In the entries below, count the lines that include the word "brick" and reply with the number alone.

### Entries shown
↓↓↓

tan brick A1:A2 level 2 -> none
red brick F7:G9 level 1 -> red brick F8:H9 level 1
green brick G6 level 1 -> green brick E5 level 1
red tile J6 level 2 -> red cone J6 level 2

↑↑↑
↓↓↓

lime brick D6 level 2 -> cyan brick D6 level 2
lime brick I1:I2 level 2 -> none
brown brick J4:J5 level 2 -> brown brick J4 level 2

↑↑↑

### Exercise answer
6